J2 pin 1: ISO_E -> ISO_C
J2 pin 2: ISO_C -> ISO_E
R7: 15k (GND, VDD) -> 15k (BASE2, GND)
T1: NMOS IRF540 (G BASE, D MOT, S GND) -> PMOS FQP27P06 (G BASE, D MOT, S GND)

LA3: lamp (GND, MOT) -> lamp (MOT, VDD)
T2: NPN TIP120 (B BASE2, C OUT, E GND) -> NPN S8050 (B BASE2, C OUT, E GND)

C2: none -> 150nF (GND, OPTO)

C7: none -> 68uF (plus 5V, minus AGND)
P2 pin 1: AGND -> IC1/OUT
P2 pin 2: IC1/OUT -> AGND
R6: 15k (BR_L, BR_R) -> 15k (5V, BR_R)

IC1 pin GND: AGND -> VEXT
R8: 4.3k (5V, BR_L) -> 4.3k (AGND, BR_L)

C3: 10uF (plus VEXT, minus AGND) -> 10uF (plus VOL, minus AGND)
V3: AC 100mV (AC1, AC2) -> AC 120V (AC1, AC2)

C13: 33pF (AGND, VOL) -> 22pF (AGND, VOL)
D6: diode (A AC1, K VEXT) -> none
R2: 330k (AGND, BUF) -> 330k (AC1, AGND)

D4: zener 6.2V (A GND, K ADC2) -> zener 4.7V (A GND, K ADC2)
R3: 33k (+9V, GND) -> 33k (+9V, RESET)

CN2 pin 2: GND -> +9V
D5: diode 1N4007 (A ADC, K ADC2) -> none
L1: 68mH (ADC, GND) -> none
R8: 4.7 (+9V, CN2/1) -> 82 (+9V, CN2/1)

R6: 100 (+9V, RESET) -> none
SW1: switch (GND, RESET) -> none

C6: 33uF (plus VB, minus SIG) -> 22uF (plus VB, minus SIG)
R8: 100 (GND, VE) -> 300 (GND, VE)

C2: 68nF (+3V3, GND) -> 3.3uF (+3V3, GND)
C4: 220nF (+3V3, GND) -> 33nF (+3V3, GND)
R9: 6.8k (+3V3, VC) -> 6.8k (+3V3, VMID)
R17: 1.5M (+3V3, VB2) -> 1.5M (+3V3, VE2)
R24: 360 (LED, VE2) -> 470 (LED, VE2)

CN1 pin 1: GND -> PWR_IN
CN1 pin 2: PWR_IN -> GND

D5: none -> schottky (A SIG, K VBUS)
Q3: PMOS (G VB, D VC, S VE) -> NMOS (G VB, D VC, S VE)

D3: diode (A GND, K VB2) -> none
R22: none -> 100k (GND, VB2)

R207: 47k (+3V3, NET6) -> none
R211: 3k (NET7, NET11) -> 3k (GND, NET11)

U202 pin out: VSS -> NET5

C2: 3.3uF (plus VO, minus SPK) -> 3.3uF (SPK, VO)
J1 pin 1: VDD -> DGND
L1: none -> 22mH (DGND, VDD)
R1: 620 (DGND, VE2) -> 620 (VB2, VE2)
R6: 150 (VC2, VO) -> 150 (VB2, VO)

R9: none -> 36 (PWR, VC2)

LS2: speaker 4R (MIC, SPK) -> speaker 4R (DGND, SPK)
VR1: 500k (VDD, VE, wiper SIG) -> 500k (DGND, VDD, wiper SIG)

◇ ◇ ◇ ◇

*TASK PROMPT*.
Only the lines above starting with the one with "C7: none -> 68uF (plus 5V, minus AGND)" and going through the one with "R8: 4.3k (5V, BR_L) -> 4.3k (AGND, BR_L)" are to be copied, word for word and with both ends kept.

*ANSWER TO THE EXERCISE*.
C7: none -> 68uF (plus 5V, minus AGND)
P2 pin 1: AGND -> IC1/OUT
P2 pin 2: IC1/OUT -> AGND
R6: 15k (BR_L, BR_R) -> 15k (5V, BR_R)

IC1 pin GND: AGND -> VEXT
R8: 4.3k (5V, BR_L) -> 4.3k (AGND, BR_L)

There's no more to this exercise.